Your copy should hold the lines below from the first through the one that contains "turquoise ball: 1 -> 2", each retyped exactly, and no pictures.
--- EXERCISE MATERIALS Enclosed Below ---
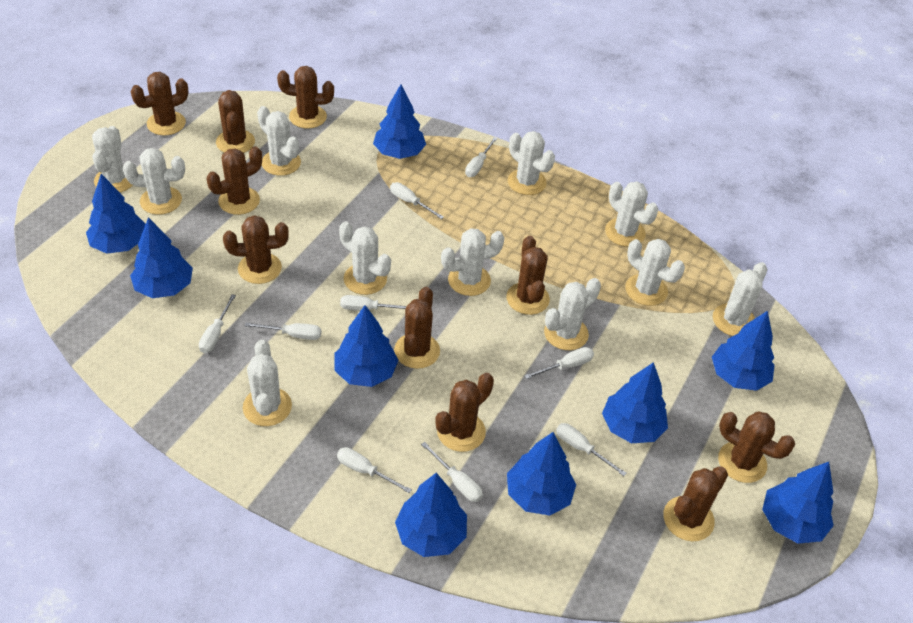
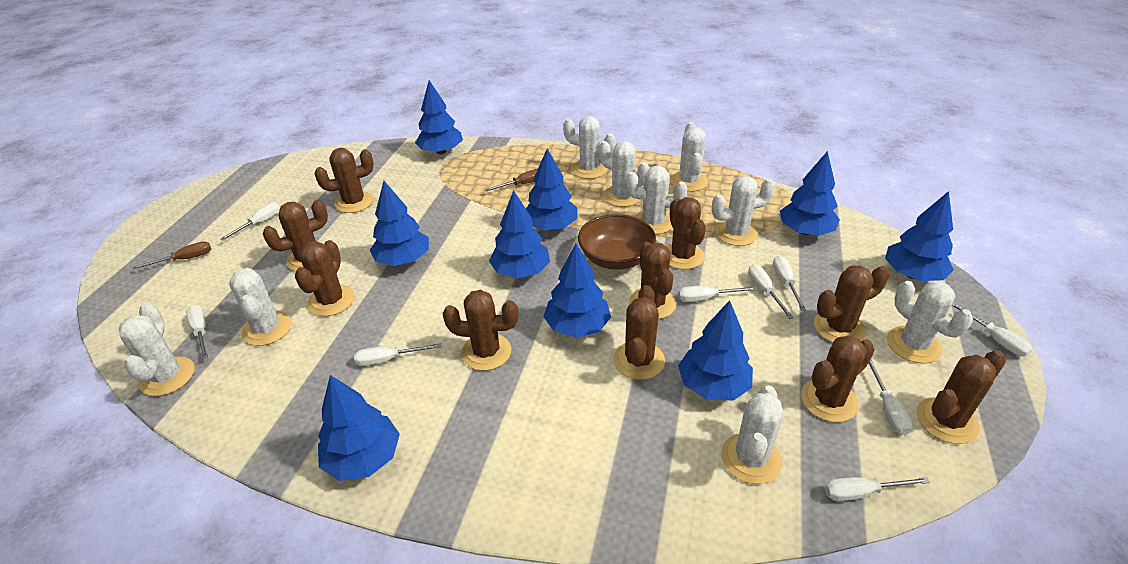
brown bowl: 0 -> 1
brown screwdriver: 0 -> 2
white cactus: 11 -> 9

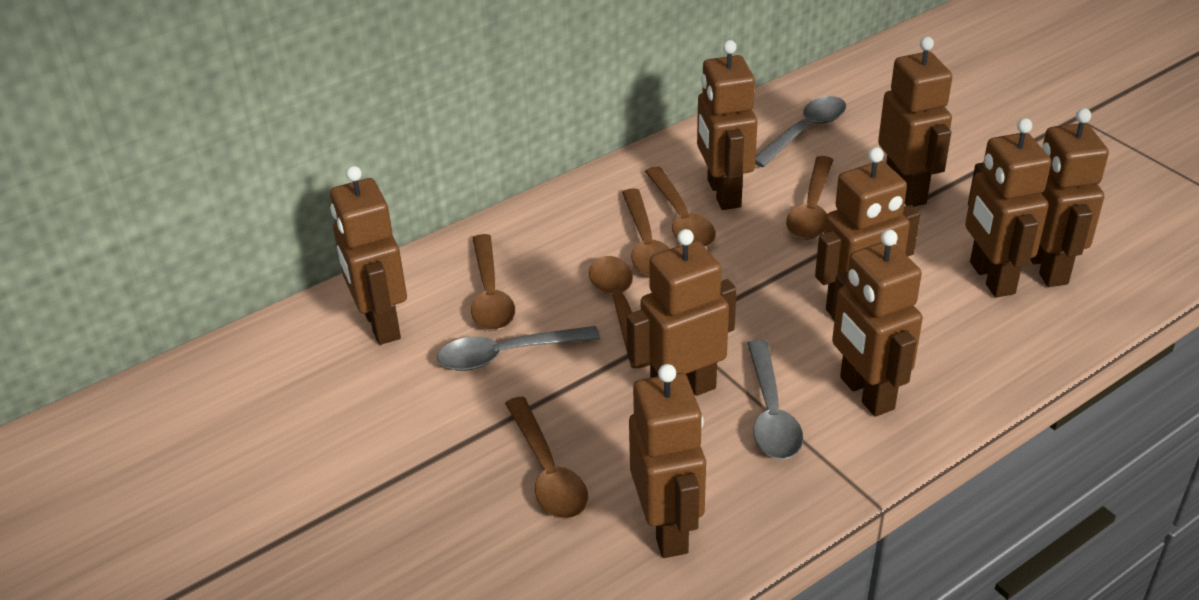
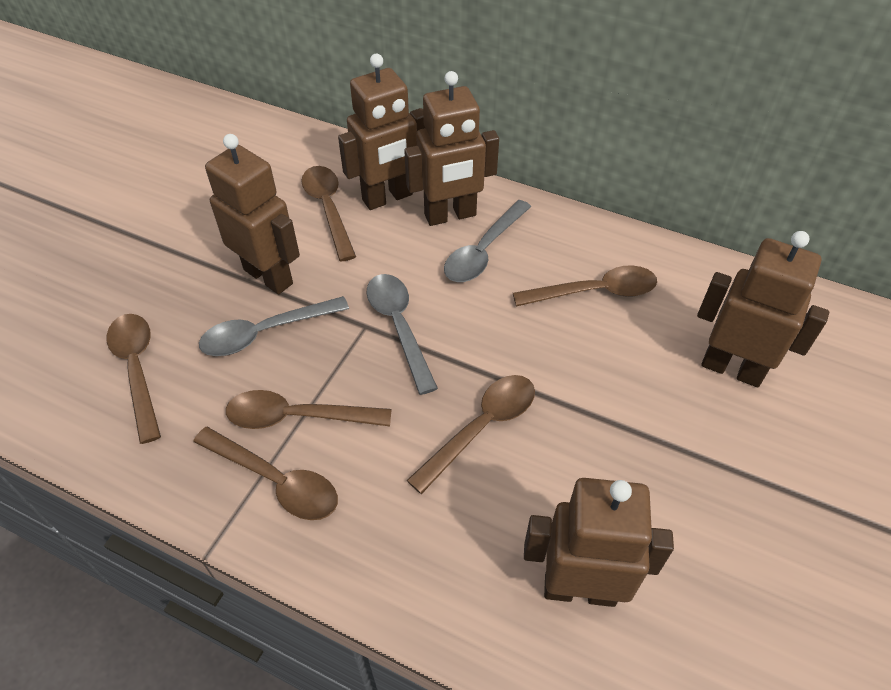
brown robot: 9 -> 5

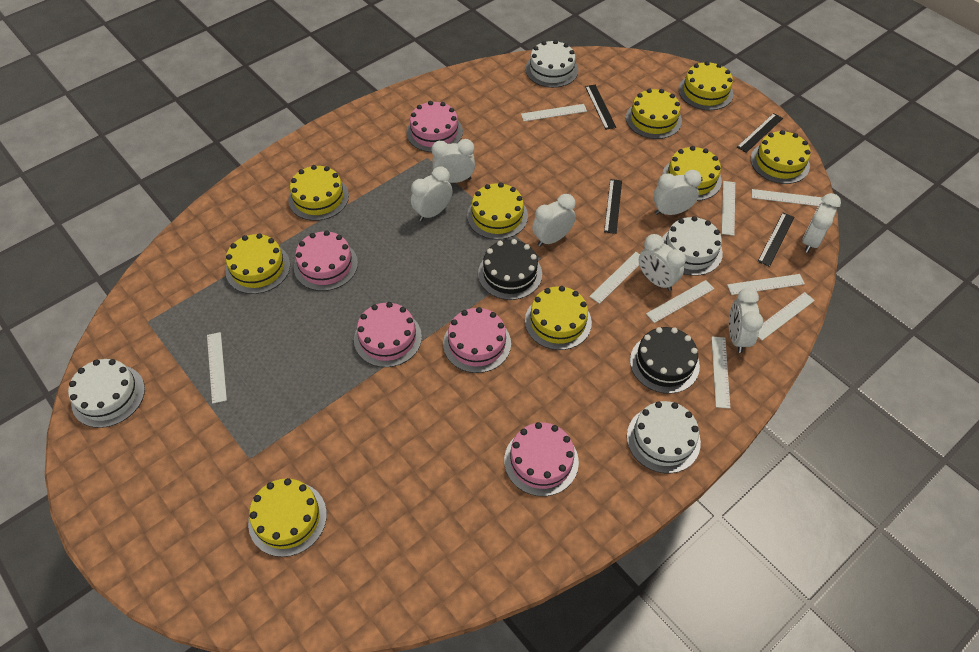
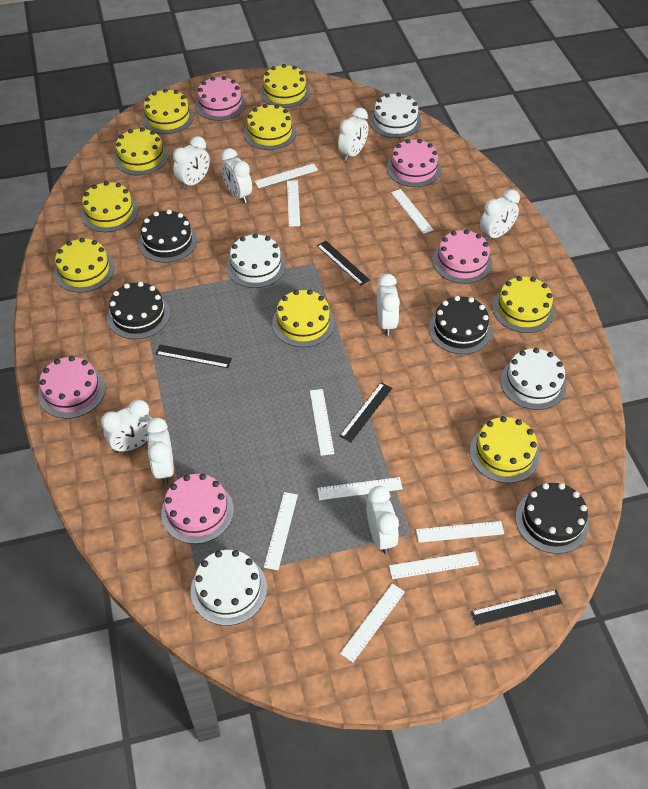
black cake: 2 -> 4
white clock: 7 -> 8

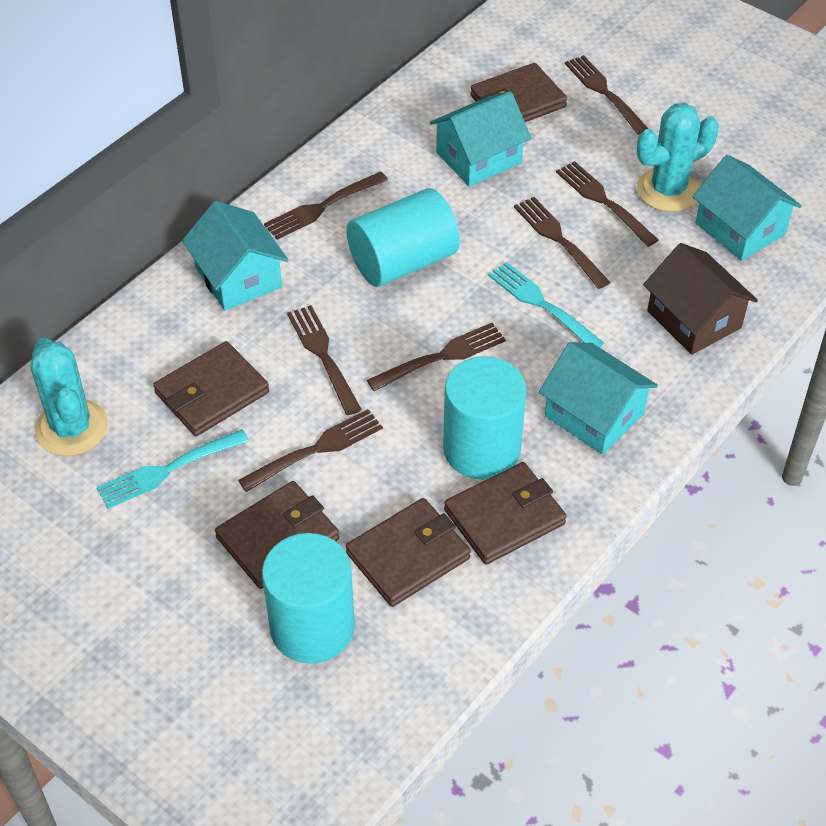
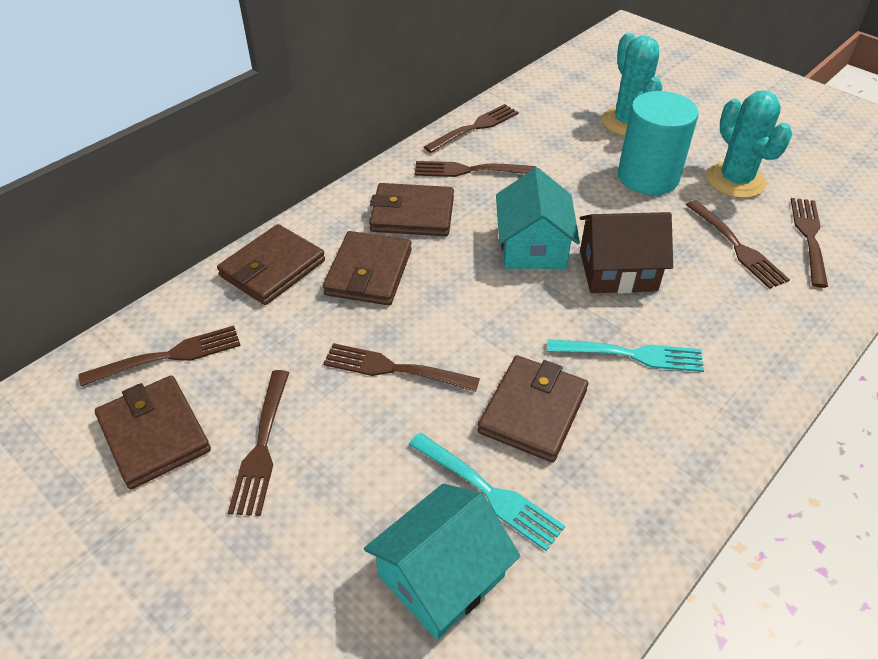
turquoise cylinder: 3 -> 1
turquoise house: 4 -> 2

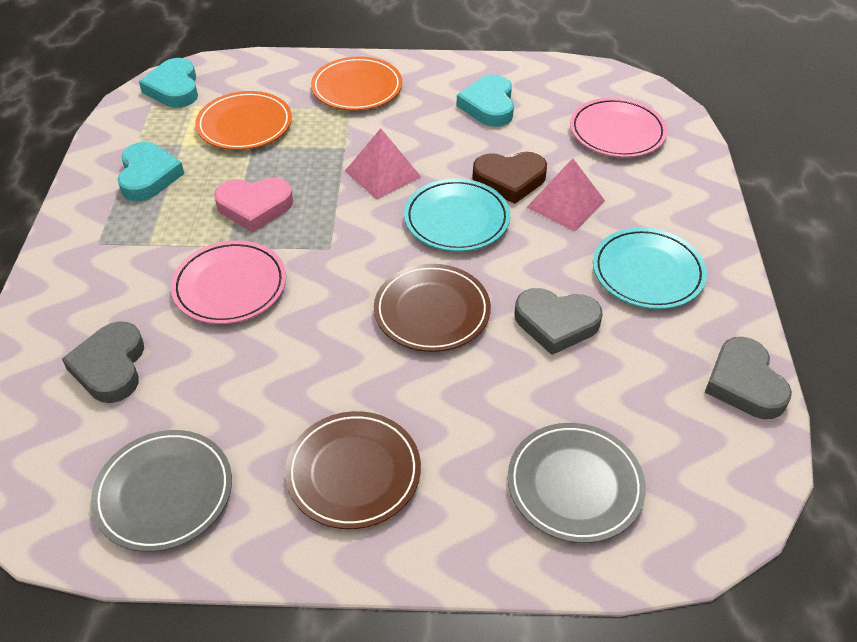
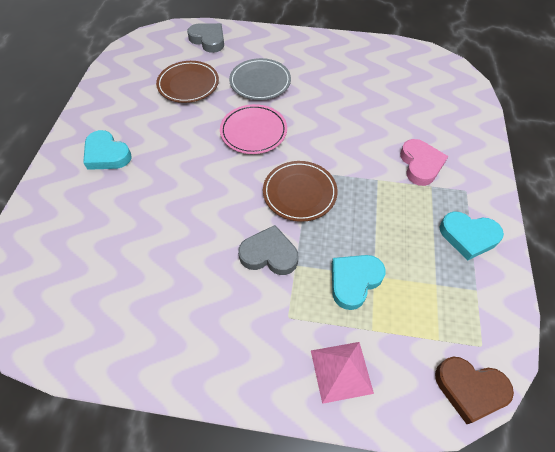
grey heart: 3 -> 2
grey plate: 2 -> 1
orange plate: 2 -> 0
pink plate: 2 -> 1
pink pyramid: 2 -> 1
turquoise plate: 2 -> 0

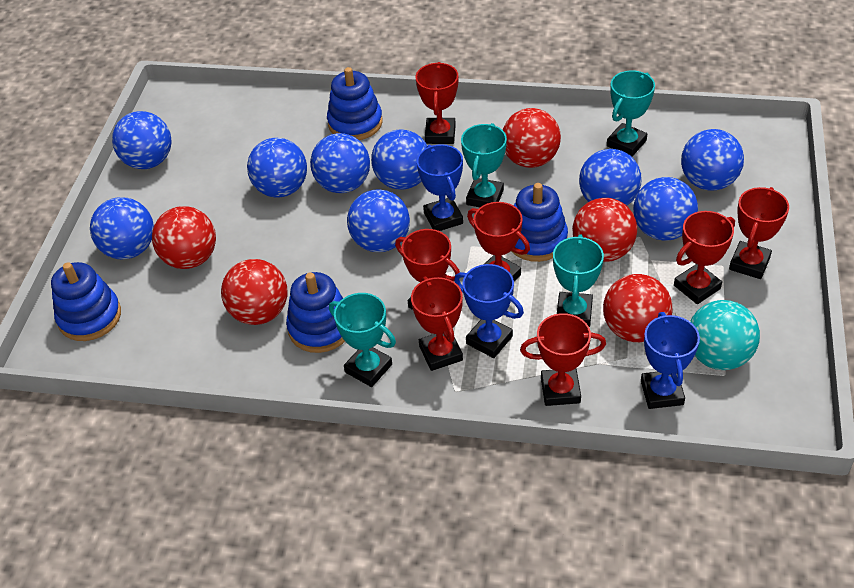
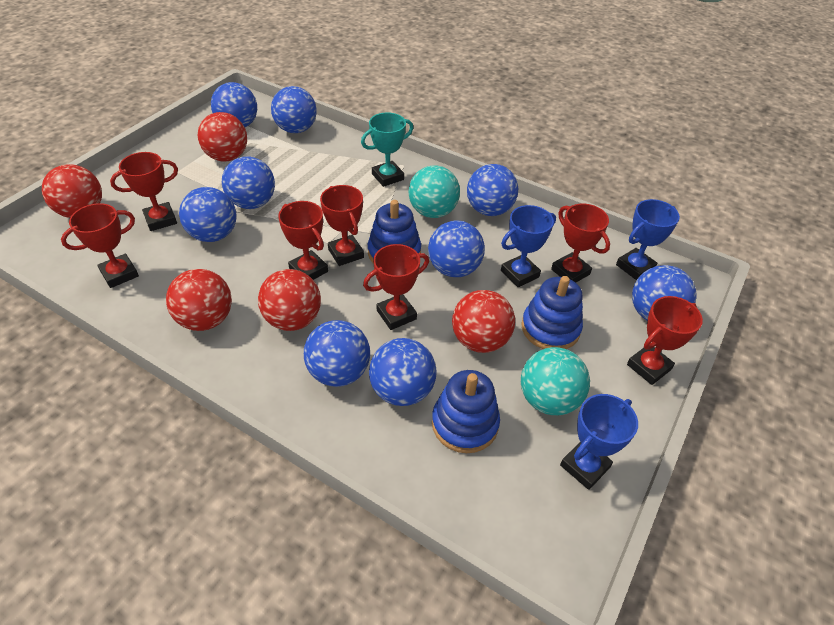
blue stacking toy: 4 -> 3
turquoise ball: 1 -> 2
turquoise trophy: 4 -> 1

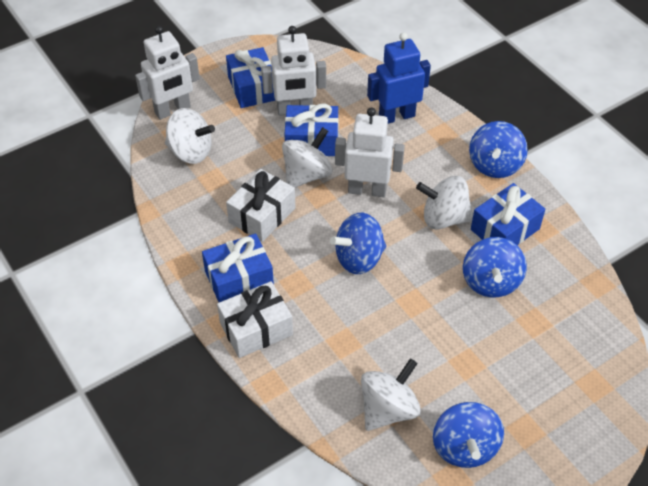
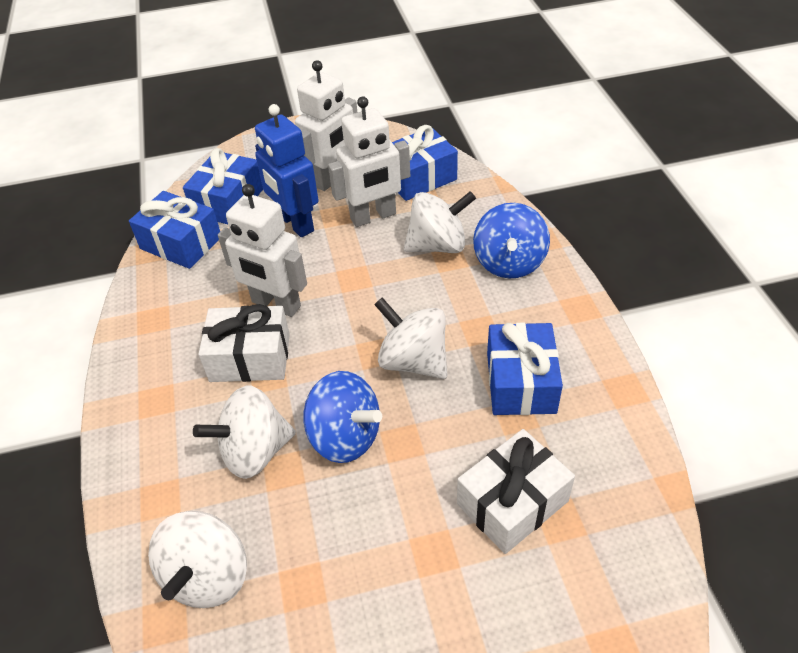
blue spinning top: 4 -> 2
--- End of Enclosed EXERCISE MATERIALS ---
• EXERCISE ANSWER:
brown bowl: 0 -> 1
brown screwdriver: 0 -> 2
white cactus: 11 -> 9

brown robot: 9 -> 5

black cake: 2 -> 4
white clock: 7 -> 8

turquoise cylinder: 3 -> 1
turquoise house: 4 -> 2

grey heart: 3 -> 2
grey plate: 2 -> 1
orange plate: 2 -> 0
pink plate: 2 -> 1
pink pyramid: 2 -> 1
turquoise plate: 2 -> 0

blue stacking toy: 4 -> 3
turquoise ball: 1 -> 2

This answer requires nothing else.